Your goal: Could you transcribe the entries below exactly, starting at the line that contains "op=shifted; was=ruler in" and stopping at the last line, without any pictures?

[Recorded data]
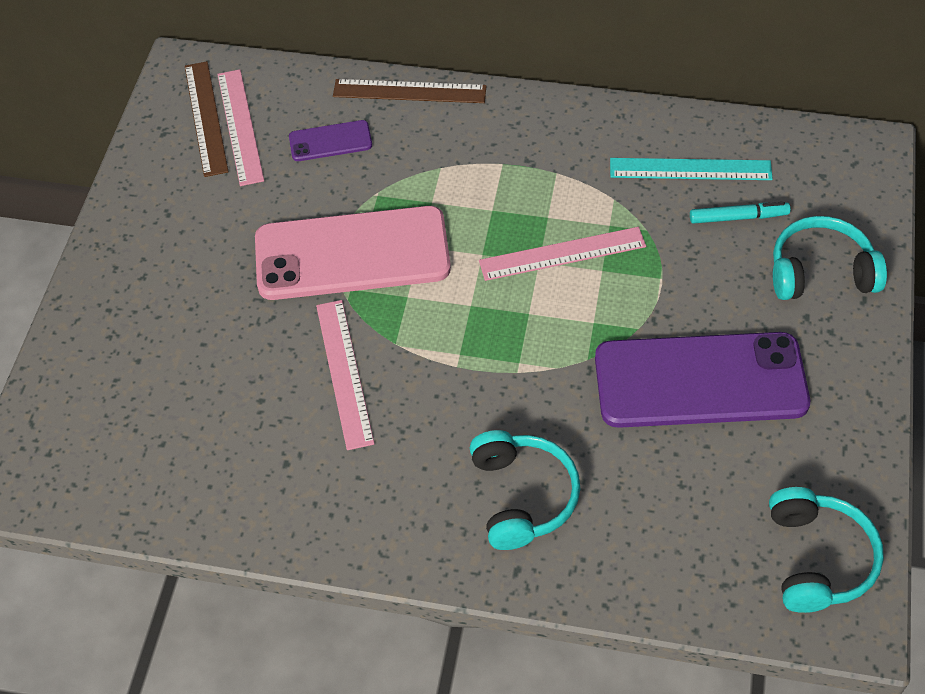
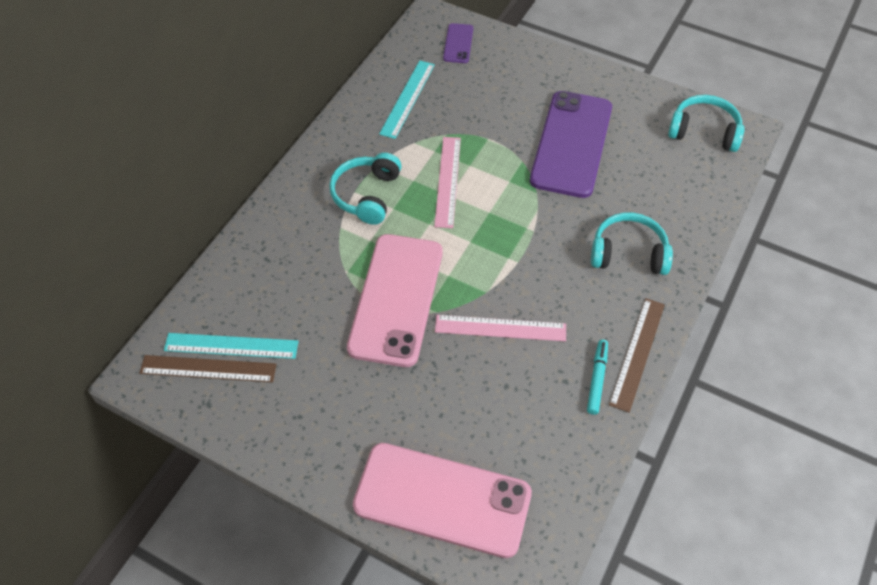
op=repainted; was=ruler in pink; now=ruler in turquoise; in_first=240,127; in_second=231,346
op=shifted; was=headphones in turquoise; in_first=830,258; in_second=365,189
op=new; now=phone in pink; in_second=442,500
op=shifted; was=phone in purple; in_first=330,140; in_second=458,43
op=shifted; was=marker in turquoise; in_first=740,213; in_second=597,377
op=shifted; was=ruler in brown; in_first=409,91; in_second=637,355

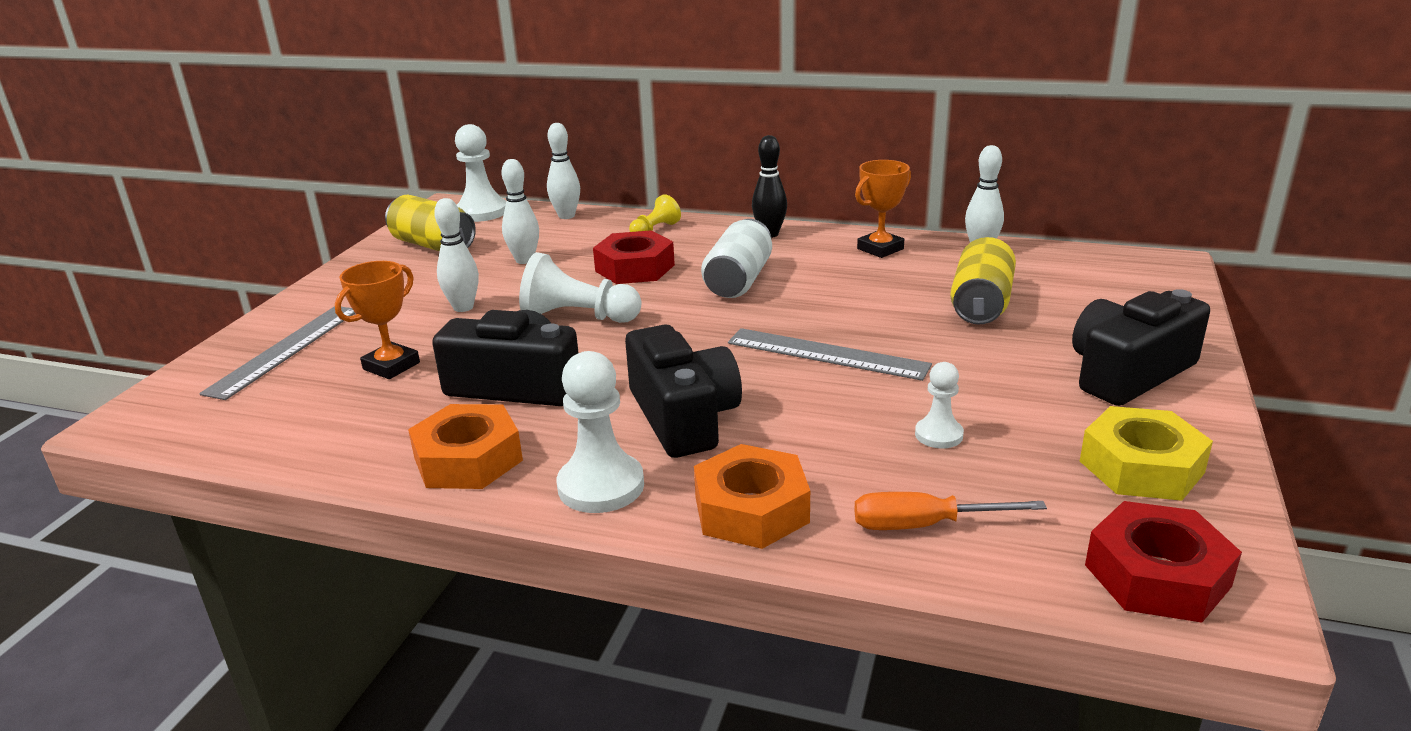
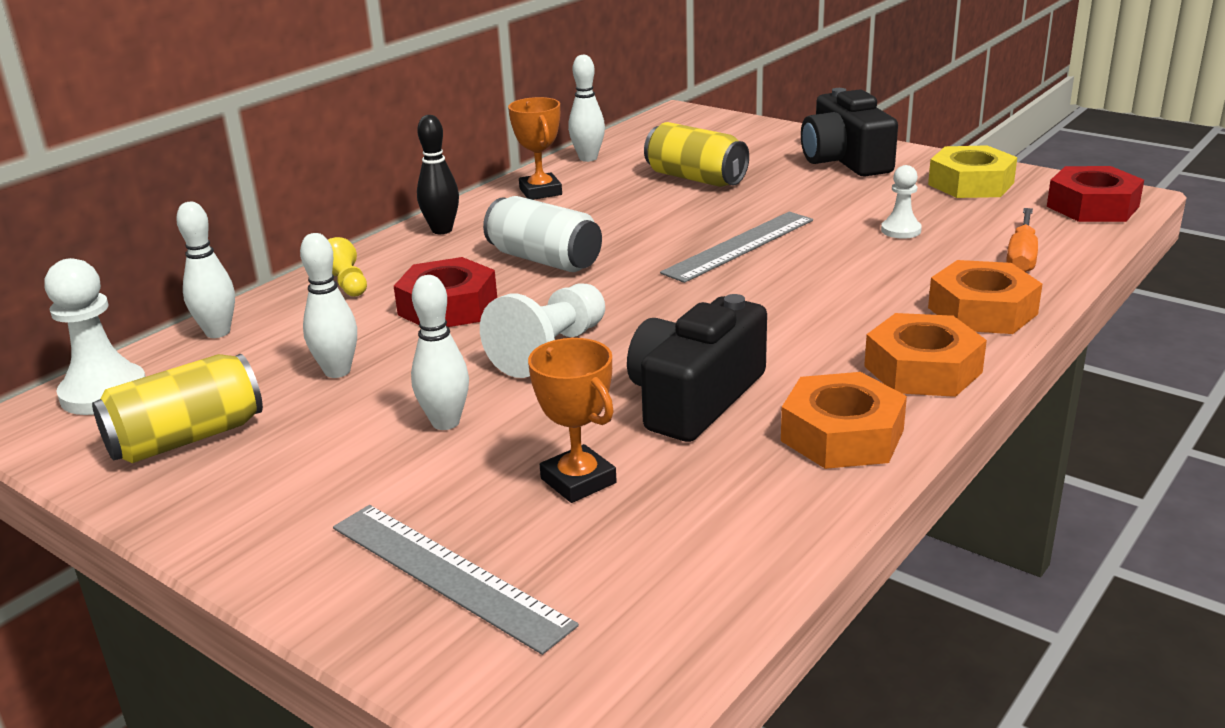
op=swapped; was=pawn in white; now=nut in orange; in_first=600,432; in_second=925,355
op=gone; was=camera in black; in_first=683,391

Response box:
op=shifted; was=ruler in brown; in_first=409,91; in_second=637,355

op=swapped; was=pawn in white; now=nut in orange; in_first=600,432; in_second=925,355
op=gone; was=camera in black; in_first=683,391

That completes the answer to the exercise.